**Task statement**
Starting at the line that contains "red pyramid: 8 -> 6", copy every line through the end of the records below exactly as written, leaving out pictures.

**Spatial reasoning data**
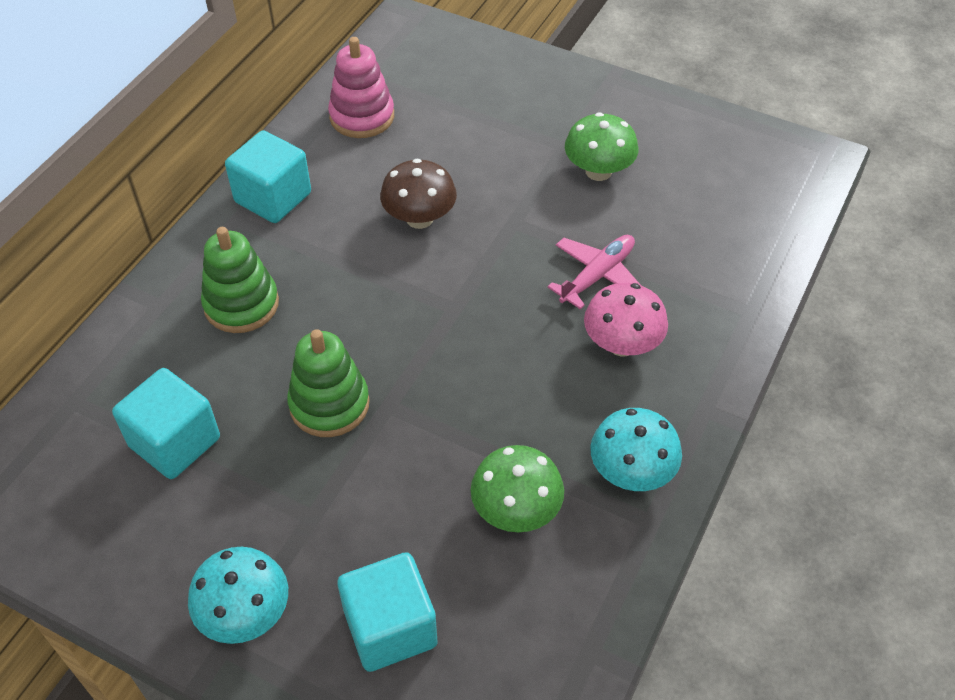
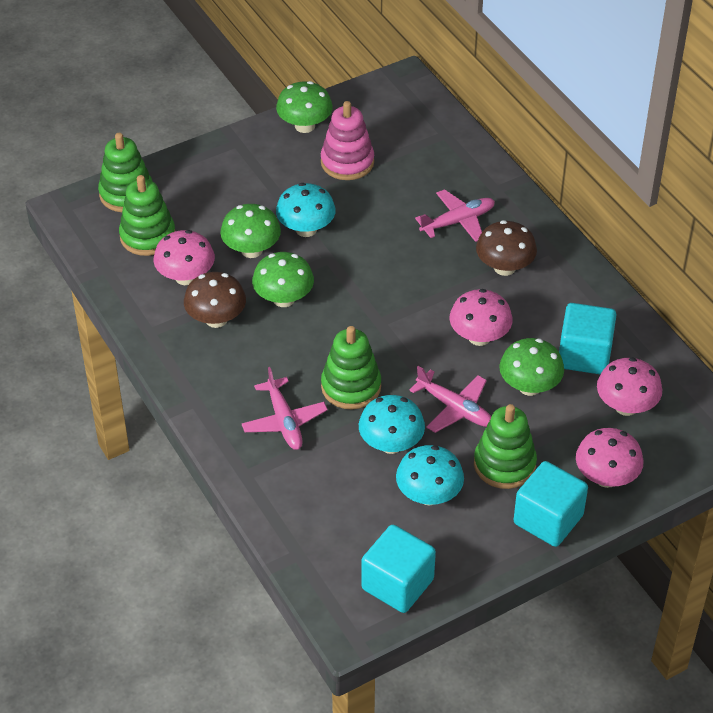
brown mushroom: 1 -> 2
green mushroom: 2 -> 4
green stacking toy: 2 -> 4
pink mushroom: 1 -> 4
pink plane: 1 -> 3
turquoise mushroom: 2 -> 3

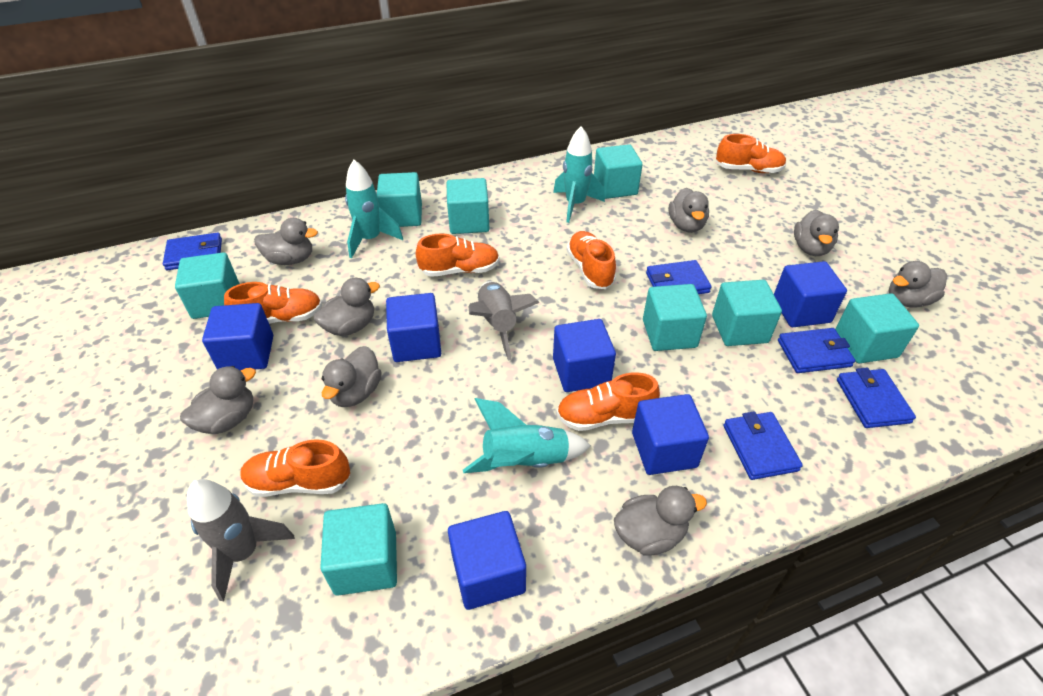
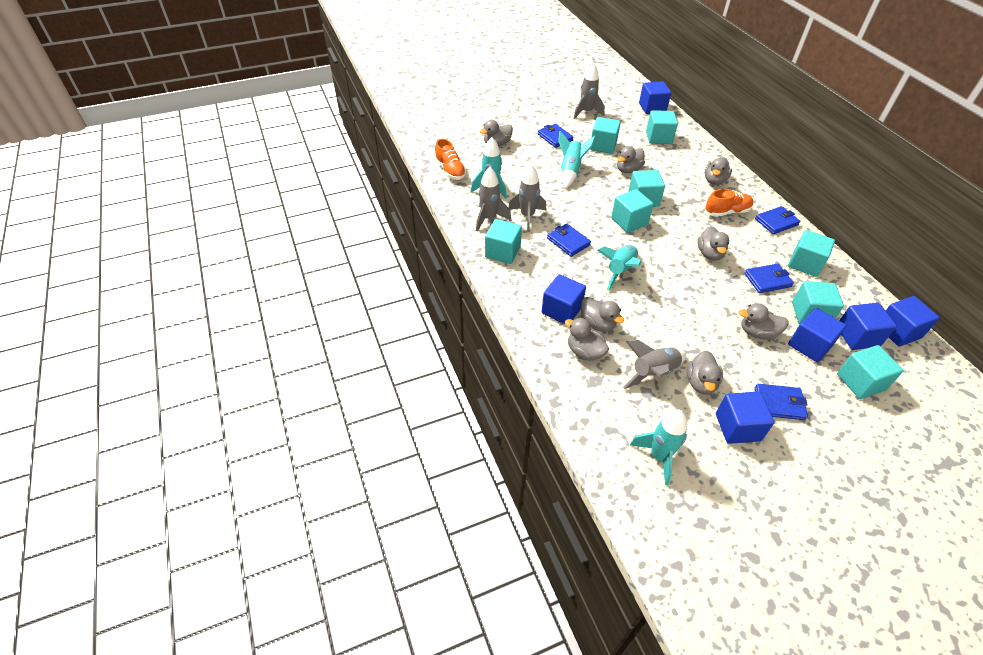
grey rocket: 2 -> 4
orange shoe: 6 -> 2
turquoise rocket: 3 -> 4

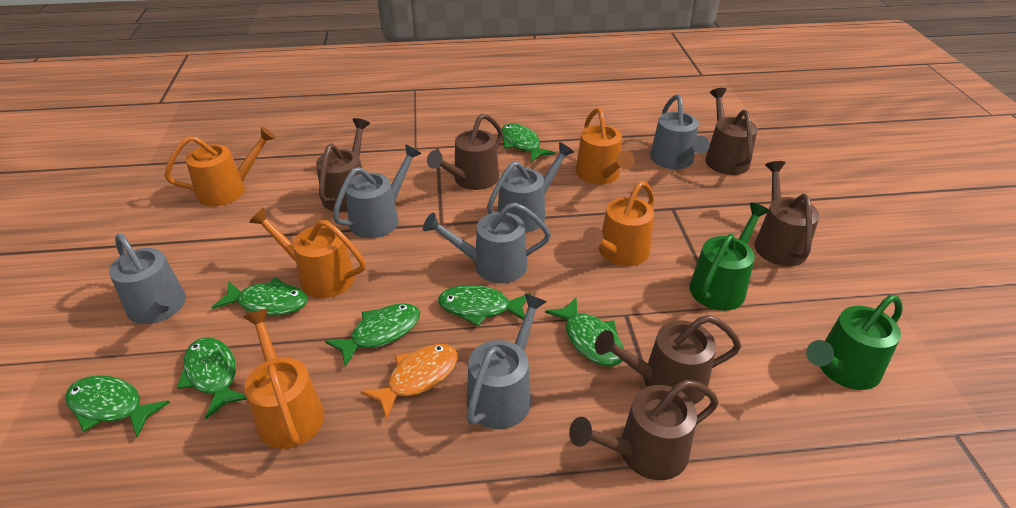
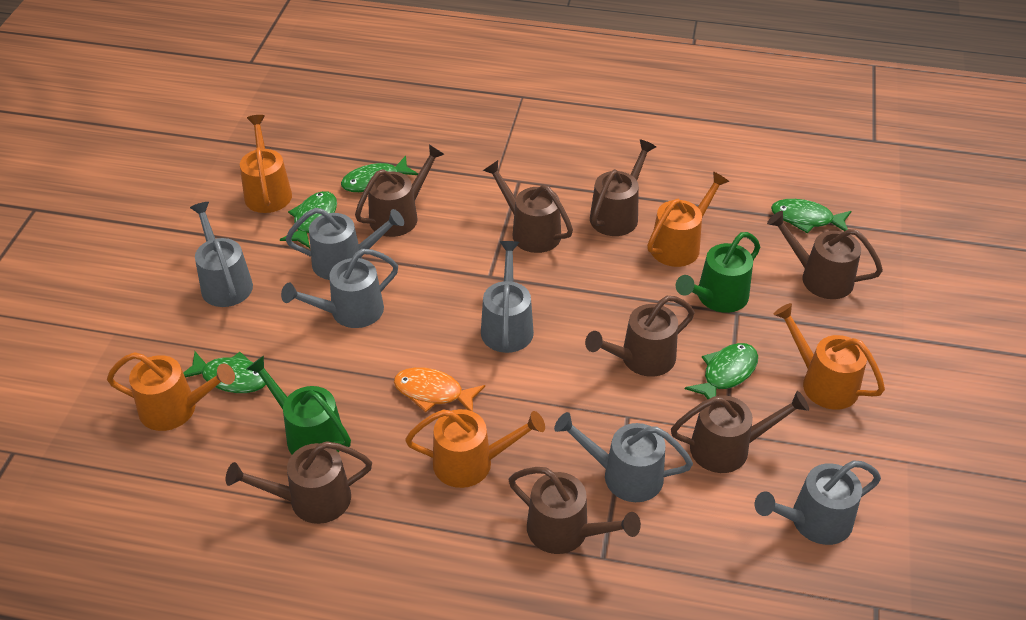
brown watering can: 6 -> 8
green fish: 7 -> 5

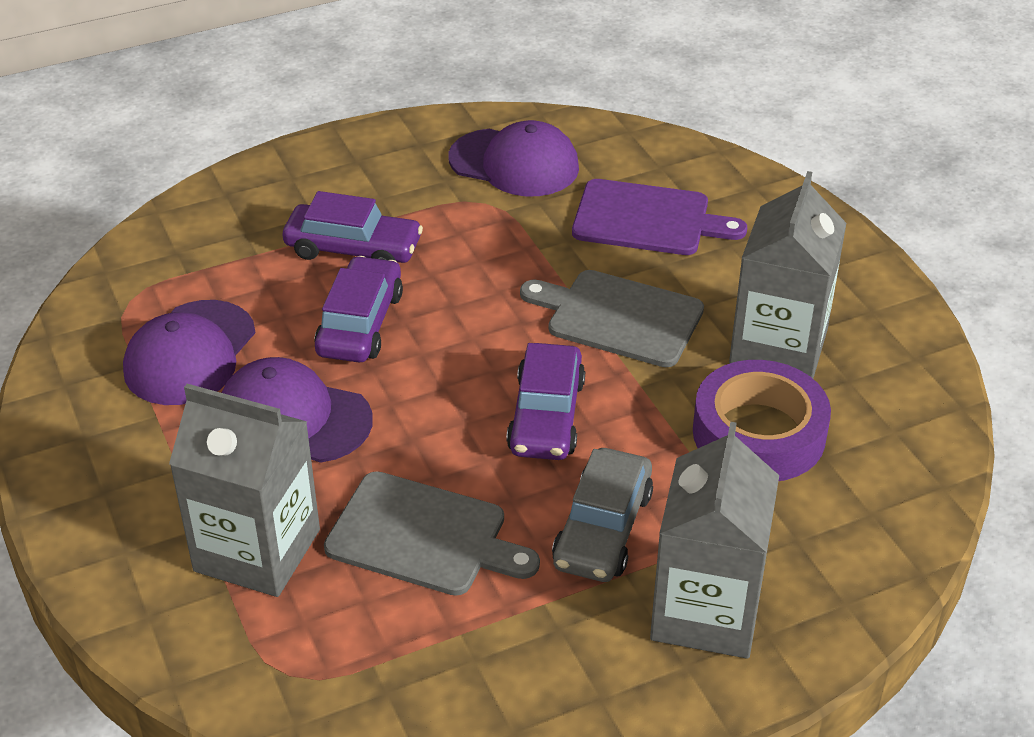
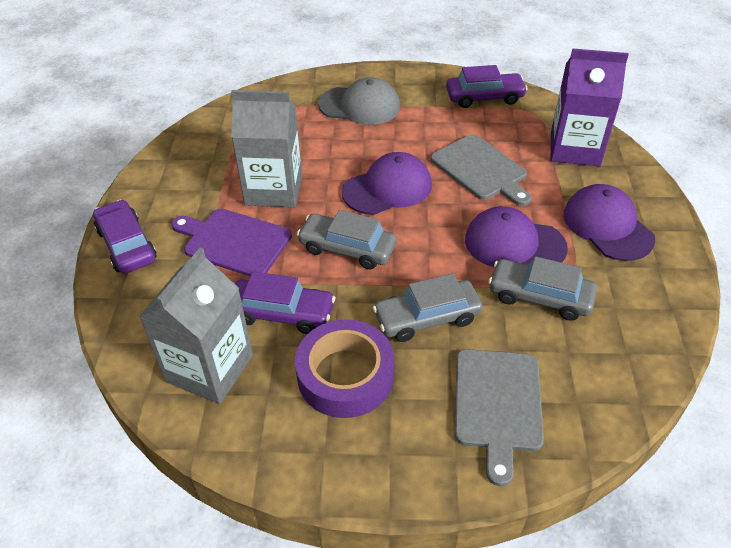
grey cap: 0 -> 1
grey car: 1 -> 3
grey carton: 3 -> 2
purple carton: 0 -> 1

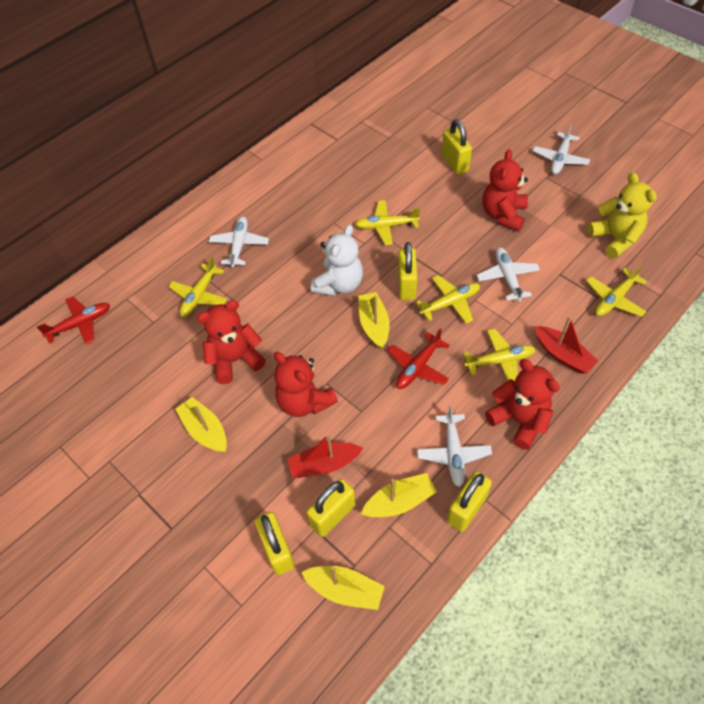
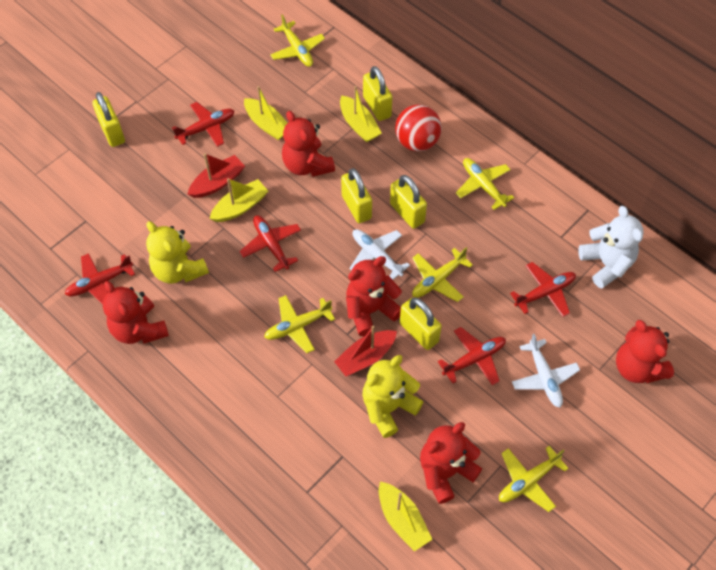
red ball: 0 -> 1
red plane: 2 -> 5
red teddy bear: 4 -> 5
white plane: 4 -> 2
yellow teddy bear: 1 -> 2

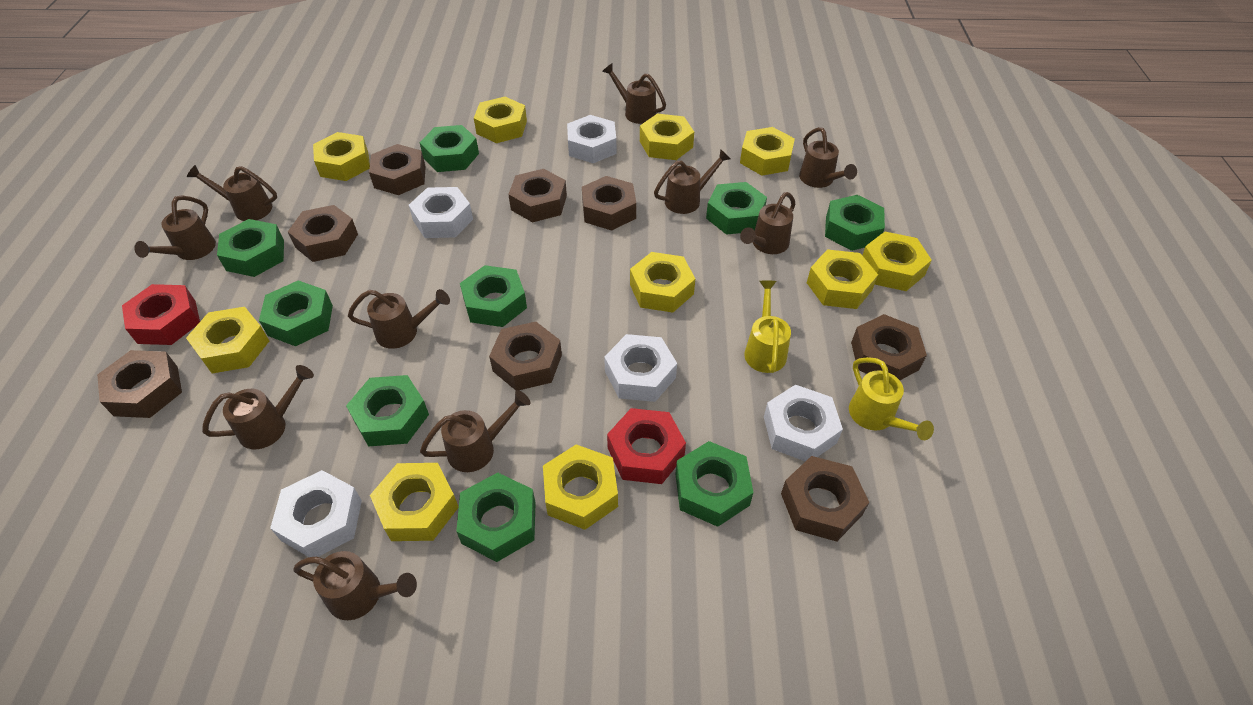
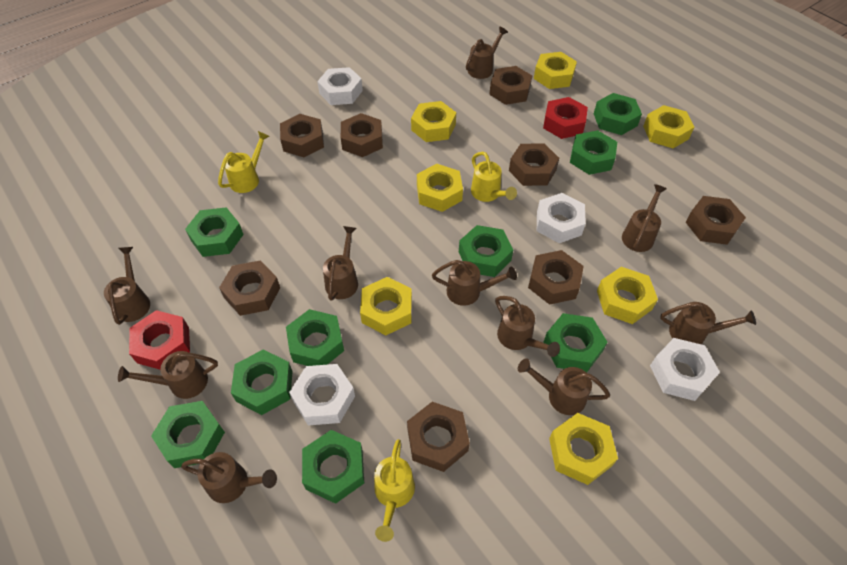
white nut: 5 -> 4
yellow nut: 10 -> 7
yellow watering can: 2 -> 3

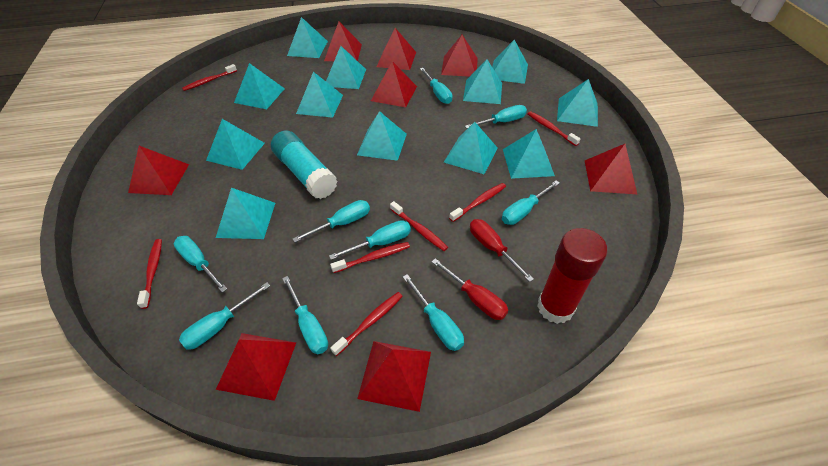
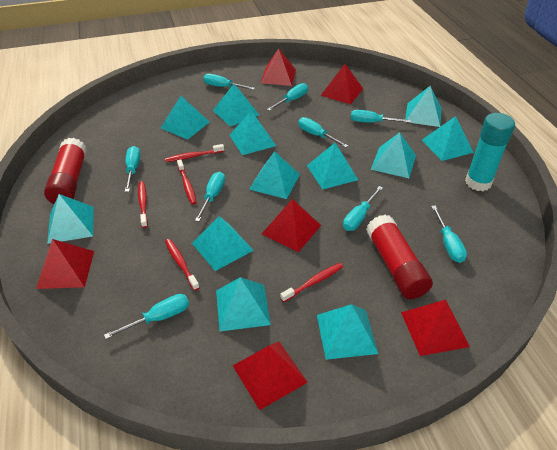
red glue stick: 1 -> 2
red pyramid: 8 -> 6
red screwdriver: 2 -> 0
red toothbrush: 7 -> 5

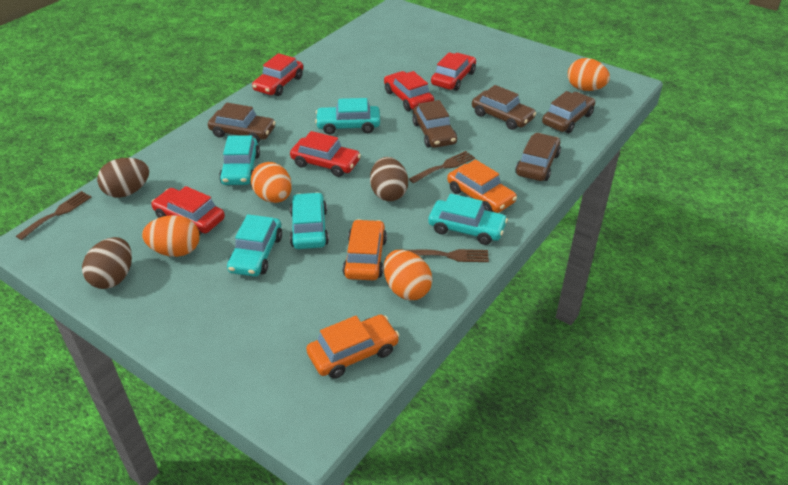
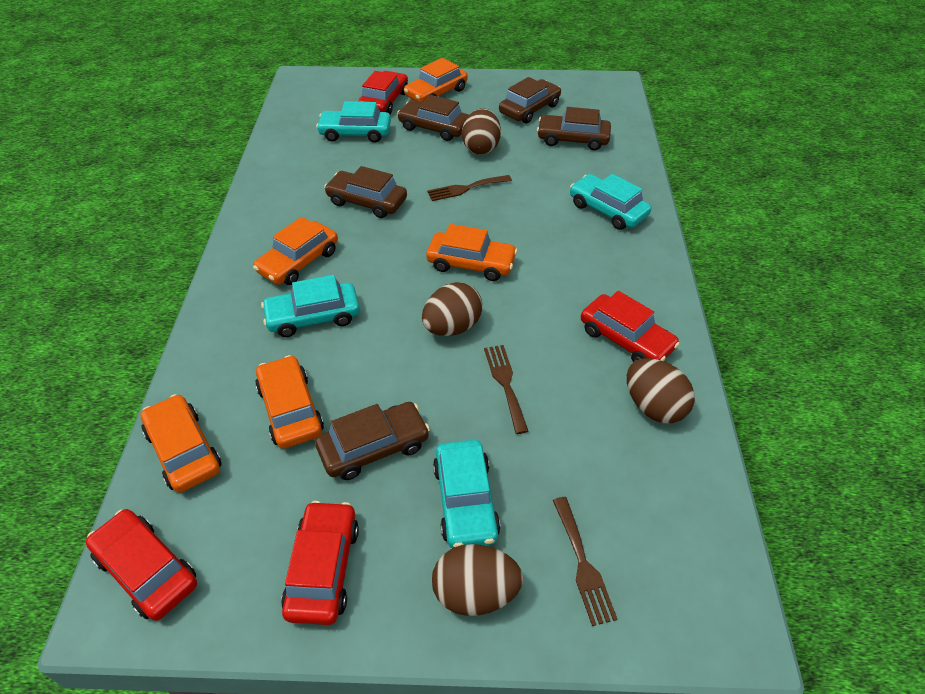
brown egg: 3 -> 4
orange car: 3 -> 5
orange egg: 4 -> 0
red car: 5 -> 4
turquoise car: 5 -> 4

**Result below**
red pyramid: 8 -> 6
red screwdriver: 2 -> 0
red toothbrush: 7 -> 5

brown egg: 3 -> 4
orange car: 3 -> 5
orange egg: 4 -> 0
red car: 5 -> 4
turquoise car: 5 -> 4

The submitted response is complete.